**Your task:** If a record holds a picture, omit the picture, but copy everything else below exactly.

**Listed records:**
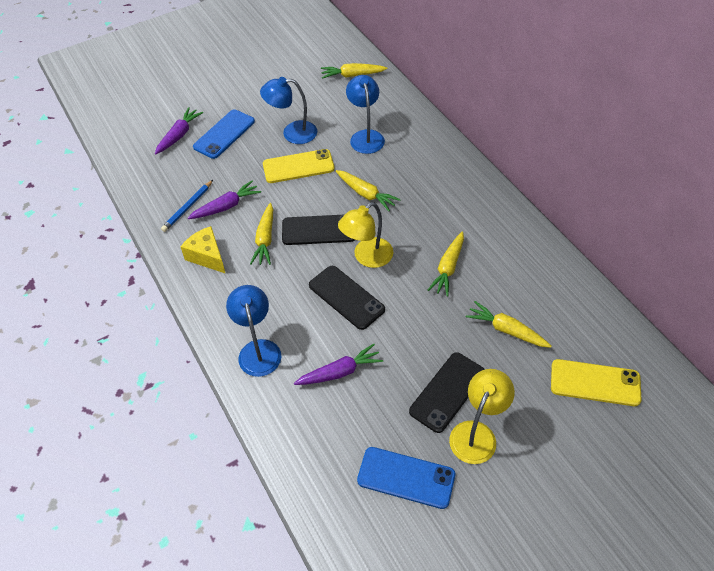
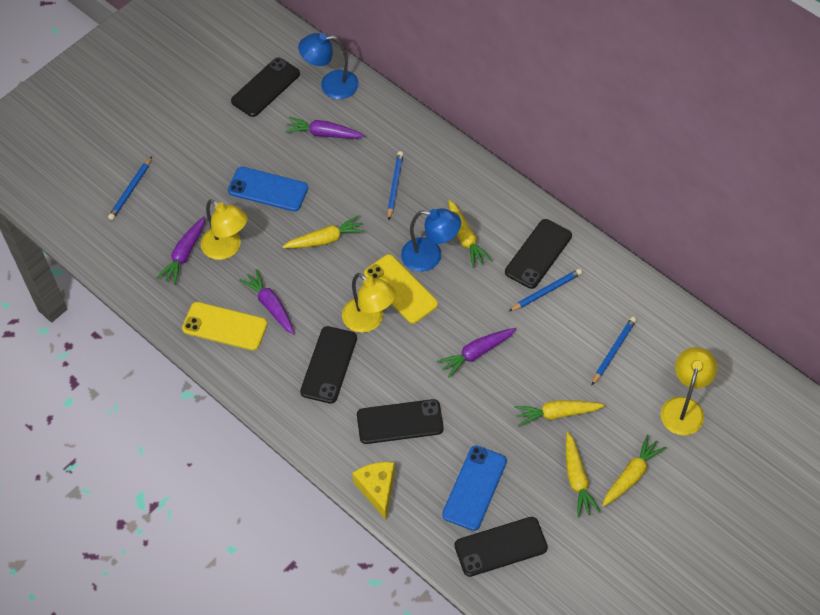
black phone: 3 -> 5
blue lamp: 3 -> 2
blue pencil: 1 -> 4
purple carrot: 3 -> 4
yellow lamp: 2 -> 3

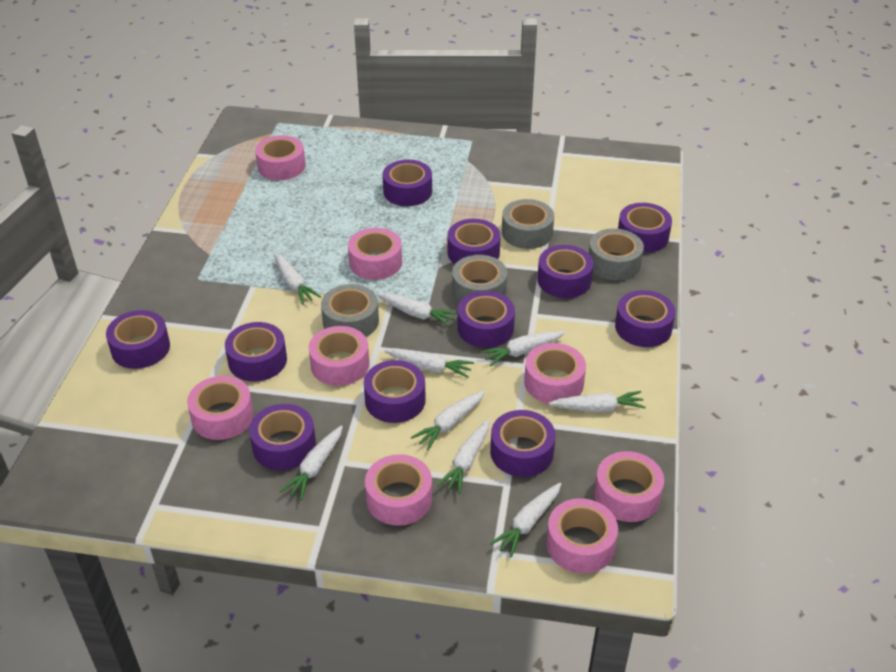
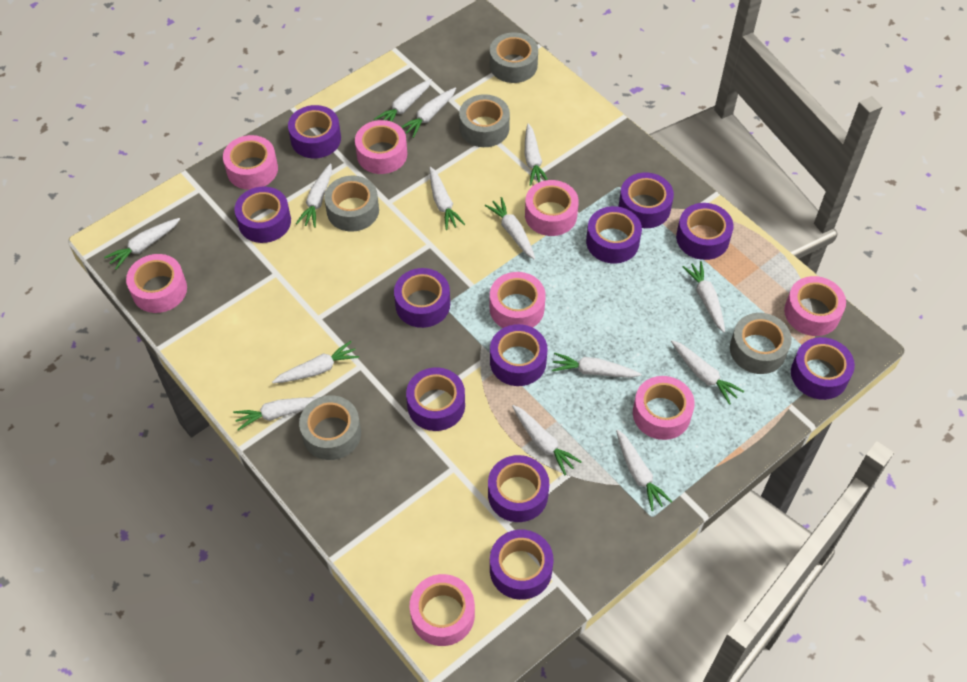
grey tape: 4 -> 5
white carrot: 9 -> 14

**Result:**
black phone: 3 -> 5
blue lamp: 3 -> 2
blue pencil: 1 -> 4
purple carrot: 3 -> 4
yellow lamp: 2 -> 3

grey tape: 4 -> 5
white carrot: 9 -> 14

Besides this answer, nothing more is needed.